Stored items:
+---+

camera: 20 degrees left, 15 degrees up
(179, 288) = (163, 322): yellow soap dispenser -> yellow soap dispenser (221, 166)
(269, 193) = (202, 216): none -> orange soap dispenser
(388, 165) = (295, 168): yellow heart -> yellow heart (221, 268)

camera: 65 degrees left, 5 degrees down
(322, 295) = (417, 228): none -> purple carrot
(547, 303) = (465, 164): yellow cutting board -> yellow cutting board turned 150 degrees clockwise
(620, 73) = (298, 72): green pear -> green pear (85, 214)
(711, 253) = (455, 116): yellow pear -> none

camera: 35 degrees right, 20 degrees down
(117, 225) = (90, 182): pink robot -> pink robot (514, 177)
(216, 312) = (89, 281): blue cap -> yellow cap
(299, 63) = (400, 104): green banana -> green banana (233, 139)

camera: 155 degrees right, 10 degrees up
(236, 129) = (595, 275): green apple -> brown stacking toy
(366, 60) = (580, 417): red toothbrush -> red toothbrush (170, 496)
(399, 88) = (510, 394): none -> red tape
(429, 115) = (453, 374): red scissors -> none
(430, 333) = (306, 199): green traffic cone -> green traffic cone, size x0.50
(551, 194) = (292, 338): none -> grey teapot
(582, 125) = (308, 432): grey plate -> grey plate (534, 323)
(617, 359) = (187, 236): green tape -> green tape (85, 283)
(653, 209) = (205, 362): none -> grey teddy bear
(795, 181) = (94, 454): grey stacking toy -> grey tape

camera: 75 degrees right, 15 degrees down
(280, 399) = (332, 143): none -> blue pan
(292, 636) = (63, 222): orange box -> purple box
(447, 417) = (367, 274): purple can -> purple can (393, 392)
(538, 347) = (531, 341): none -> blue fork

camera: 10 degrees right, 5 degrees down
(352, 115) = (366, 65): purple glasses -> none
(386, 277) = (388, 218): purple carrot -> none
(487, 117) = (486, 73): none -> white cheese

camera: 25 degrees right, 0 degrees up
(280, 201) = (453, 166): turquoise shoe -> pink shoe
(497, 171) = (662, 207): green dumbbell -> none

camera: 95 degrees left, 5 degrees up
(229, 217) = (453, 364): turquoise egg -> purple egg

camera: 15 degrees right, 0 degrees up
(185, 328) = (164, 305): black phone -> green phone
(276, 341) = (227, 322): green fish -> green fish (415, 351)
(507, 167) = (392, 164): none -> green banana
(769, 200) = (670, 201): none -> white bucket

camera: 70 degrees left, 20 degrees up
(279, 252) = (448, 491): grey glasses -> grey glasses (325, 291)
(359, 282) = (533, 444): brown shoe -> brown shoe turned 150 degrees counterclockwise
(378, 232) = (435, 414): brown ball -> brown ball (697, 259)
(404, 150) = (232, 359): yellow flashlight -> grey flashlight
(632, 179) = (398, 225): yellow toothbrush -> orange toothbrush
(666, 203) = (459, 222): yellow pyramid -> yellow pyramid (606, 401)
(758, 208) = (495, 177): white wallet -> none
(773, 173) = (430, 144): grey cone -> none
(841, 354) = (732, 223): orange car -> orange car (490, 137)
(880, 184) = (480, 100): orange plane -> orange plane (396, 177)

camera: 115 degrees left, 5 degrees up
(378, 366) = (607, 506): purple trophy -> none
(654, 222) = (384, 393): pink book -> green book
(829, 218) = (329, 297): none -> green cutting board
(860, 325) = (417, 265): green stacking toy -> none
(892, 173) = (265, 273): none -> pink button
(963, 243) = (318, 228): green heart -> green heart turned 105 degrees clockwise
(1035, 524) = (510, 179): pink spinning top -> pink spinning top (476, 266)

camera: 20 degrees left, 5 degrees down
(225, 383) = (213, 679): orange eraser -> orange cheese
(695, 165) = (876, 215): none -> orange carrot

+---+

■ Instructions for the task:
The lines from the one with "(538, 347) = (531, 341): none -> blue fork" through the final line of the data are to be reproduced exactly, both included, with no other lines.

■ Response to this exercise:
(538, 347) = (531, 341): none -> blue fork

camera: 10 degrees right, 5 degrees down
(352, 115) = (366, 65): purple glasses -> none
(386, 277) = (388, 218): purple carrot -> none
(487, 117) = (486, 73): none -> white cheese

camera: 25 degrees right, 0 degrees up
(280, 201) = (453, 166): turquoise shoe -> pink shoe
(497, 171) = (662, 207): green dumbbell -> none

camera: 95 degrees left, 5 degrees up
(229, 217) = (453, 364): turquoise egg -> purple egg

camera: 15 degrees right, 0 degrees up
(185, 328) = (164, 305): black phone -> green phone
(276, 341) = (227, 322): green fish -> green fish (415, 351)
(507, 167) = (392, 164): none -> green banana
(769, 200) = (670, 201): none -> white bucket

camera: 70 degrees left, 20 degrees up
(279, 252) = (448, 491): grey glasses -> grey glasses (325, 291)
(359, 282) = (533, 444): brown shoe -> brown shoe turned 150 degrees counterclockwise
(378, 232) = (435, 414): brown ball -> brown ball (697, 259)
(404, 150) = (232, 359): yellow flashlight -> grey flashlight
(632, 179) = (398, 225): yellow toothbrush -> orange toothbrush
(666, 203) = (459, 222): yellow pyramid -> yellow pyramid (606, 401)
(758, 208) = (495, 177): white wallet -> none
(773, 173) = (430, 144): grey cone -> none
(841, 354) = (732, 223): orange car -> orange car (490, 137)
(880, 184) = (480, 100): orange plane -> orange plane (396, 177)

camera: 115 degrees left, 5 degrees up
(378, 366) = (607, 506): purple trophy -> none
(654, 222) = (384, 393): pink book -> green book
(829, 218) = (329, 297): none -> green cutting board
(860, 325) = (417, 265): green stacking toy -> none
(892, 173) = (265, 273): none -> pink button
(963, 243) = (318, 228): green heart -> green heart turned 105 degrees clockwise
(1035, 524) = (510, 179): pink spinning top -> pink spinning top (476, 266)

camera: 20 degrees left, 5 degrees down
(225, 383) = (213, 679): orange eraser -> orange cheese
(695, 165) = (876, 215): none -> orange carrot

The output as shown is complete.